## Problem
From the line that includes "IC14: NAND (in" to the last line of the records, inclusive, repeat each line exactly.

## Supplied records
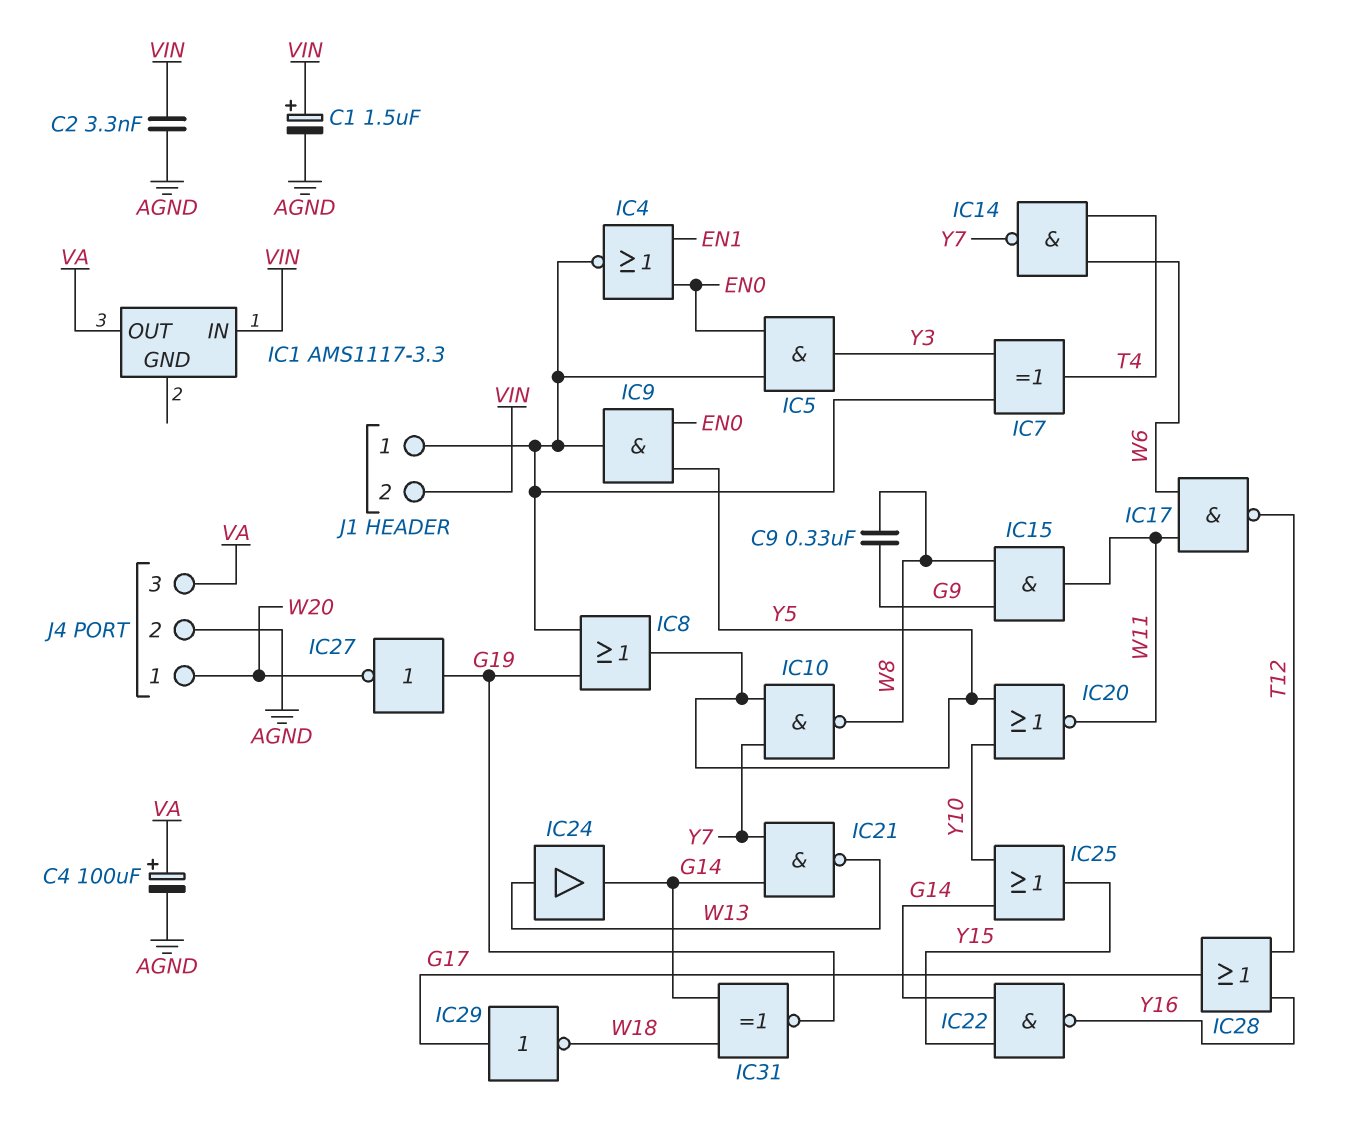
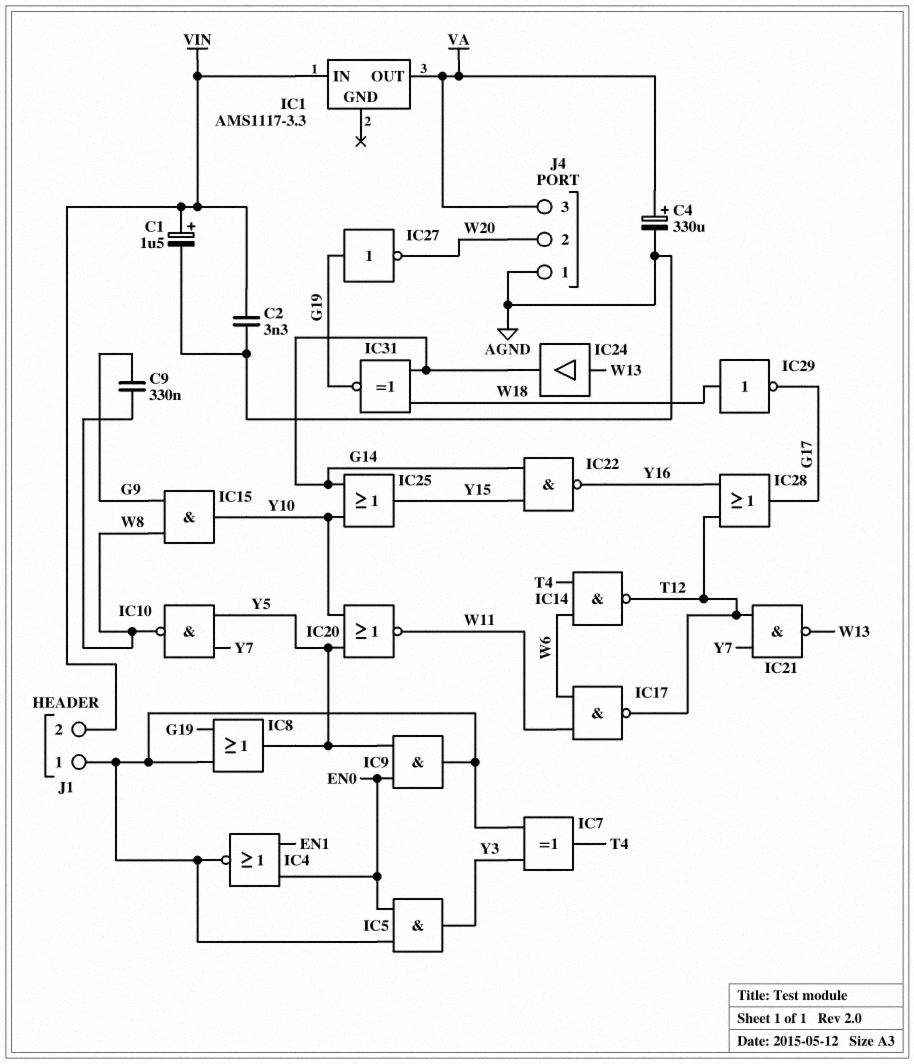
C4: 100uF (plus VA, minus AGND) -> 330uF (plus VA, minus AGND)
IC14: NAND (in T4, in W6, out Y7) -> NAND (in T4, in W6, out T12)
IC15: AND (in G9, in W8, out W11) -> AND (in G9, in W8, out Y10)
IC21: NAND (in G14, in Y7, out W13) -> NAND (in T12, in Y7, out W13)
IC29: NOT (in G17, out W18) -> NOT (in W18, out G17)
J4 pin 1: W20 -> AGND
J4 pin 2: AGND -> W20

## Task response
IC14: NAND (in T4, in W6, out Y7) -> NAND (in T4, in W6, out T12)
IC15: AND (in G9, in W8, out W11) -> AND (in G9, in W8, out Y10)
IC21: NAND (in G14, in Y7, out W13) -> NAND (in T12, in Y7, out W13)
IC29: NOT (in G17, out W18) -> NOT (in W18, out G17)
J4 pin 1: W20 -> AGND
J4 pin 2: AGND -> W20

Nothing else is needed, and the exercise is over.